● **Exercise goal**
Look through the lines below for the word "Fresh", and copy every line that has it.

[Stored items]
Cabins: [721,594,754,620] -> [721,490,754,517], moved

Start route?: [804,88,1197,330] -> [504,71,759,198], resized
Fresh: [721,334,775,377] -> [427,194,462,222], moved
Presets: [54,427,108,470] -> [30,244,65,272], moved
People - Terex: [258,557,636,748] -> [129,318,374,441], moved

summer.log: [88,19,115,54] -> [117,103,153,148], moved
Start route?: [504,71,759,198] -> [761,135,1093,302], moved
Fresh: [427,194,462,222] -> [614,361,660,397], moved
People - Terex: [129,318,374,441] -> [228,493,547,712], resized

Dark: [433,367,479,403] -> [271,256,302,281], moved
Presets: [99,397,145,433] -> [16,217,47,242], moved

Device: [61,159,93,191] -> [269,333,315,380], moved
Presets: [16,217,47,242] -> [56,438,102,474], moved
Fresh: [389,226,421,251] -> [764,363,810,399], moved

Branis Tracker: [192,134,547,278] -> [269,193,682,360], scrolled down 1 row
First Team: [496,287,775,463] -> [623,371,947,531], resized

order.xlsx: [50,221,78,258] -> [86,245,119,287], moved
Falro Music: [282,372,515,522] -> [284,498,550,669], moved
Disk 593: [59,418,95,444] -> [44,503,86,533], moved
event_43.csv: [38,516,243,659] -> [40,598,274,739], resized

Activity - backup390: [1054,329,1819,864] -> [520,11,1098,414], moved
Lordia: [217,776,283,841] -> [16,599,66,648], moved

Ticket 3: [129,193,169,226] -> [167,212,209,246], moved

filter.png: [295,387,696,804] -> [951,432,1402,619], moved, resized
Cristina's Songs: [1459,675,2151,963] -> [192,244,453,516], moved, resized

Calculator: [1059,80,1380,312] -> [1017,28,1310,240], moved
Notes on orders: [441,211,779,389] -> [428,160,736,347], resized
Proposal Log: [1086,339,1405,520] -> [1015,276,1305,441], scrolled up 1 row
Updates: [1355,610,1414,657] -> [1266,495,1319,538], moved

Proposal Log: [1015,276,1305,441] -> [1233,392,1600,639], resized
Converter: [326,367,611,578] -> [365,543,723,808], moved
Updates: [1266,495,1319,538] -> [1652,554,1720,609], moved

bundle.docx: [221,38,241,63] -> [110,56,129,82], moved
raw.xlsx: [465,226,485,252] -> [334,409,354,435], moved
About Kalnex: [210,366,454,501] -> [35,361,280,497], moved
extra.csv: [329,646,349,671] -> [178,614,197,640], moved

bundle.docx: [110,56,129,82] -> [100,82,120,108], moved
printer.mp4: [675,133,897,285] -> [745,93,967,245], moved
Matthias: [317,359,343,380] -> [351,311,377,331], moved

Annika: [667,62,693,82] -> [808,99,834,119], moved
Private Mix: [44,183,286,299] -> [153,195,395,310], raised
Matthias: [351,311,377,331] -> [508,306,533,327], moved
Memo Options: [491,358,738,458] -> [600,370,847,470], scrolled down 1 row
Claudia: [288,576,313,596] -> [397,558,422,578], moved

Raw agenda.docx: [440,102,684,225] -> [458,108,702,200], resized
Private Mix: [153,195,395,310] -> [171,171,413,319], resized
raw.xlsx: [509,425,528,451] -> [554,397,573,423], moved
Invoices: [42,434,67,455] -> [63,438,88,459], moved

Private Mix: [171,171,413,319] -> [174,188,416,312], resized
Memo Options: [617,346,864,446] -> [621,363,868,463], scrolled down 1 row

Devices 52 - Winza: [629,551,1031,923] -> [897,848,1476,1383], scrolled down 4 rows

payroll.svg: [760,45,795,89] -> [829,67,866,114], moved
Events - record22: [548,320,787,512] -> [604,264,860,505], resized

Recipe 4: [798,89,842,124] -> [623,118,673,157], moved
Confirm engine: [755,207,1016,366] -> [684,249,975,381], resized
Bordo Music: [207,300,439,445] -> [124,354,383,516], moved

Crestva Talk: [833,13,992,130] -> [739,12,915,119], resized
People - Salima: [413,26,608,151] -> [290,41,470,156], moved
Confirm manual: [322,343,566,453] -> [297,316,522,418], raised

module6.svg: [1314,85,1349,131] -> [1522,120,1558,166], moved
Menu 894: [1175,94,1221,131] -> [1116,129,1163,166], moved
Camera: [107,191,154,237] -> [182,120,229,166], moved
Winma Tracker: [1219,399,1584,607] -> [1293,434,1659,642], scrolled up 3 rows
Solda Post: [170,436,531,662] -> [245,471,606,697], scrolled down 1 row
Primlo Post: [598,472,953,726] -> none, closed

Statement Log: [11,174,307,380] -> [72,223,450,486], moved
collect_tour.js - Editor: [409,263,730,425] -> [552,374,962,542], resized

● **The answer**
Fresh: [721,334,775,377] -> [427,194,462,222], moved
Fresh: [427,194,462,222] -> [614,361,660,397], moved
Fresh: [389,226,421,251] -> [764,363,810,399], moved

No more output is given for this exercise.